TASK DESCRIPTION. Please output the following records exactly. Leave every image out.

(RECORD EXCERPTS)

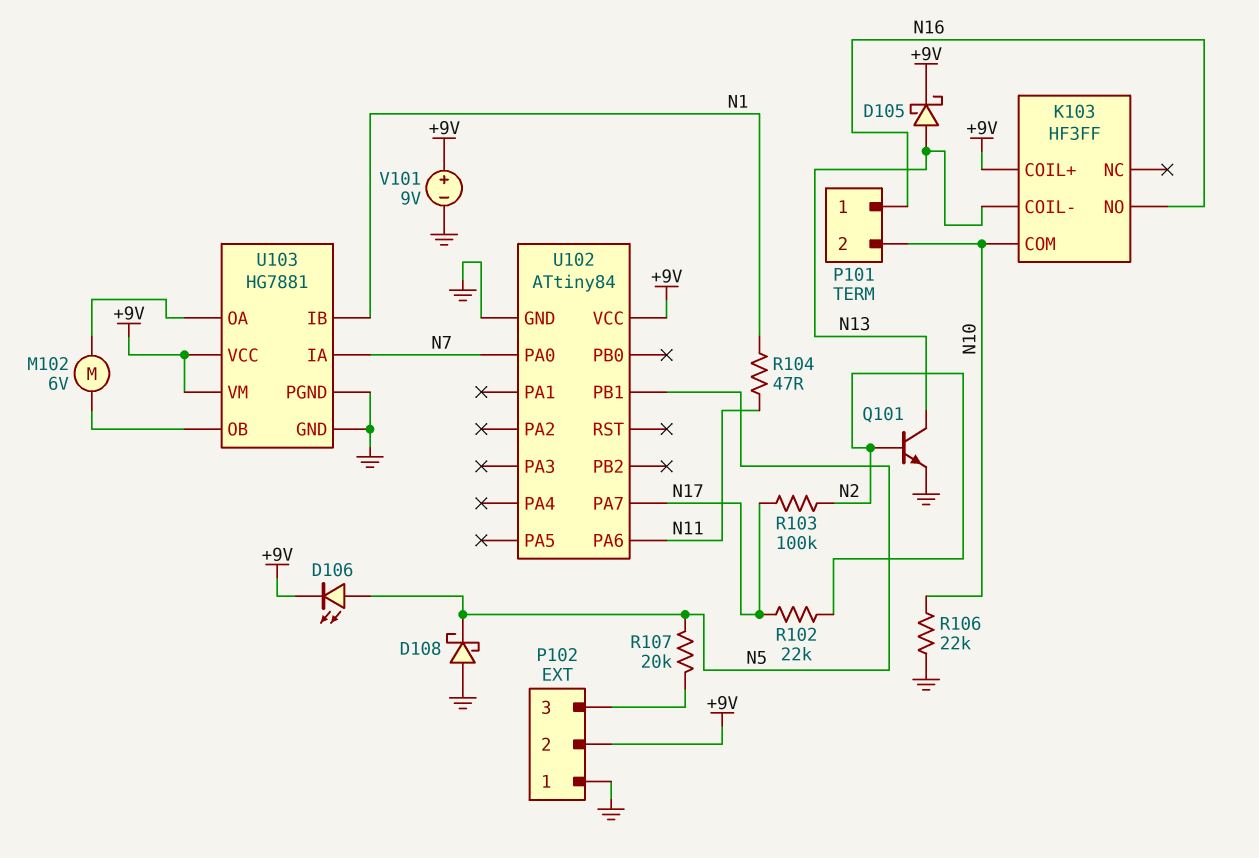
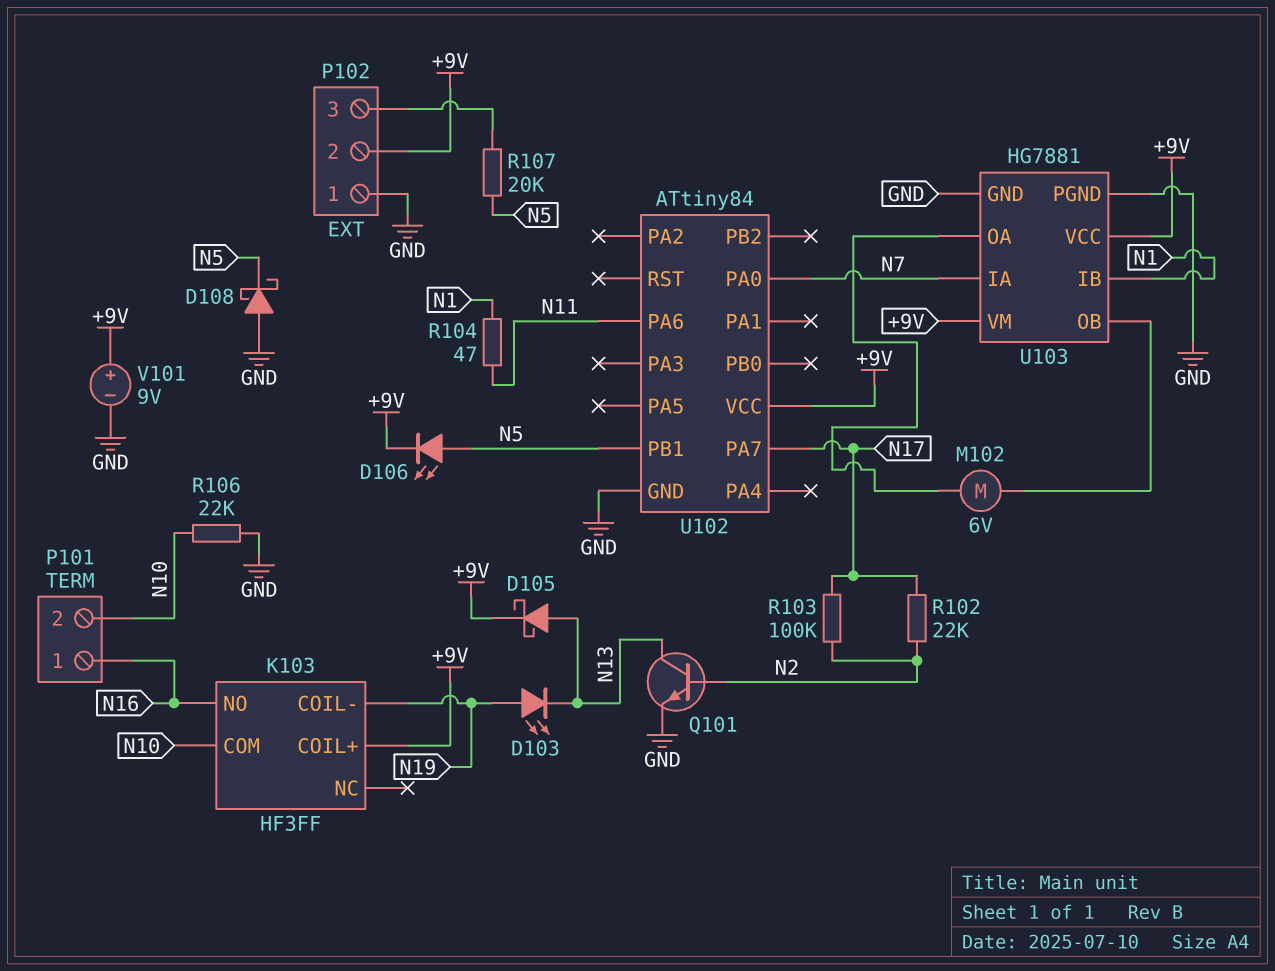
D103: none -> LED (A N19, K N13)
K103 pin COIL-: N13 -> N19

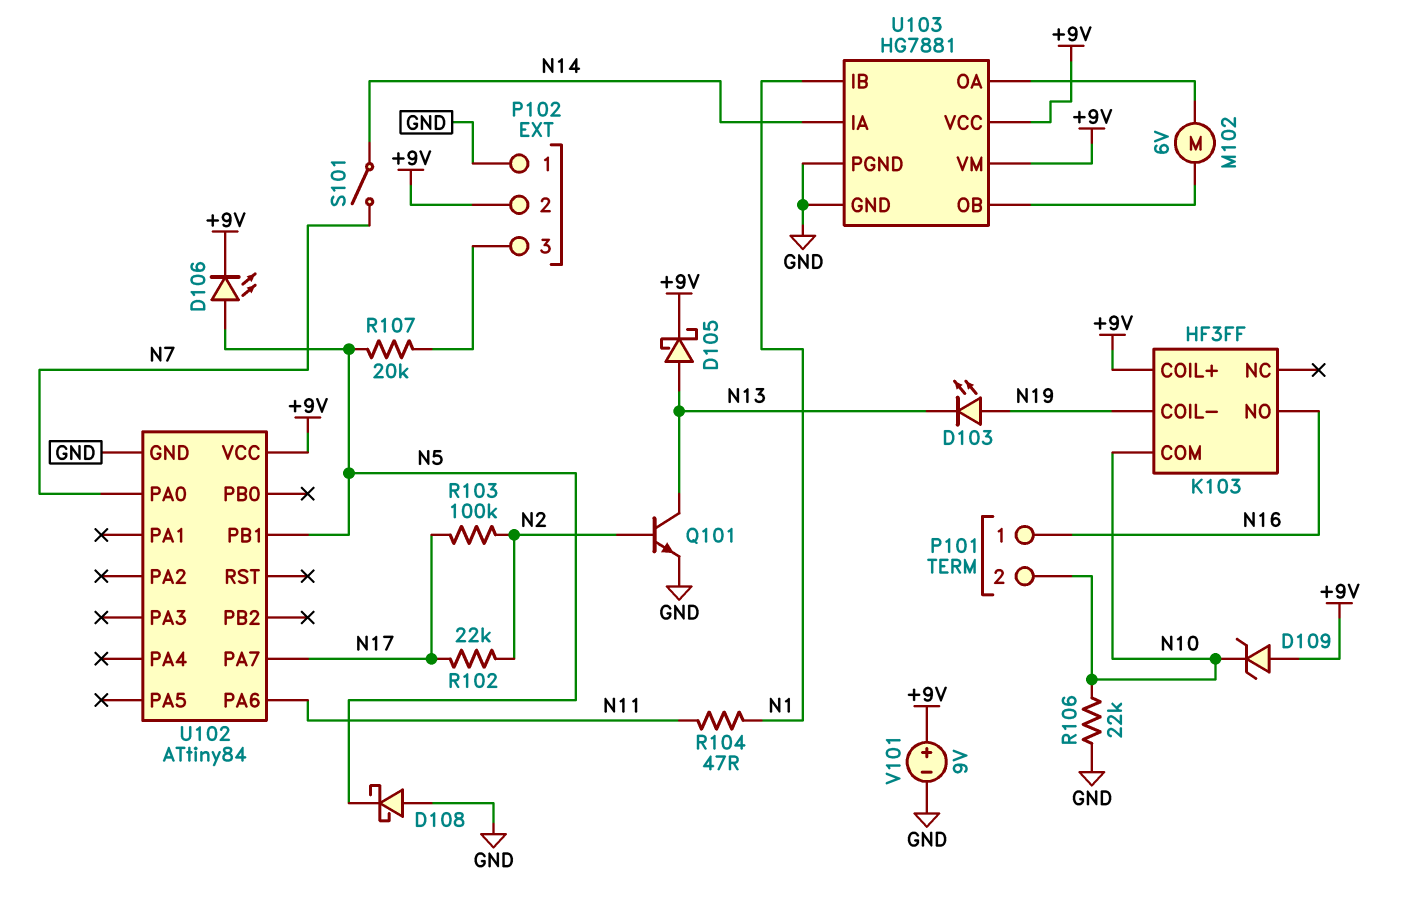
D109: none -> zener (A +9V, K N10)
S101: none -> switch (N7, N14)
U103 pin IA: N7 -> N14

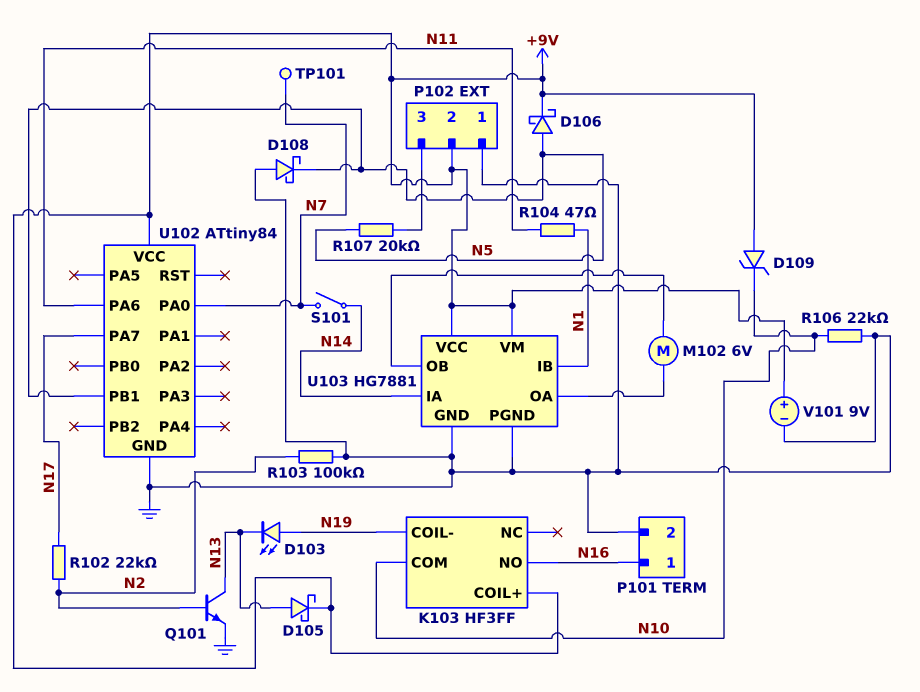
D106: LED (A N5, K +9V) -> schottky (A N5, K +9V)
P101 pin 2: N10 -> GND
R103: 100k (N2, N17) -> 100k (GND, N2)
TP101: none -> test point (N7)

(End RECORD EXCERPTS)

RESULT.
D103: none -> LED (A N19, K N13)
K103 pin COIL-: N13 -> N19

D109: none -> zener (A +9V, K N10)
S101: none -> switch (N7, N14)
U103 pin IA: N7 -> N14

D106: LED (A N5, K +9V) -> schottky (A N5, K +9V)
P101 pin 2: N10 -> GND
R103: 100k (N2, N17) -> 100k (GND, N2)
TP101: none -> test point (N7)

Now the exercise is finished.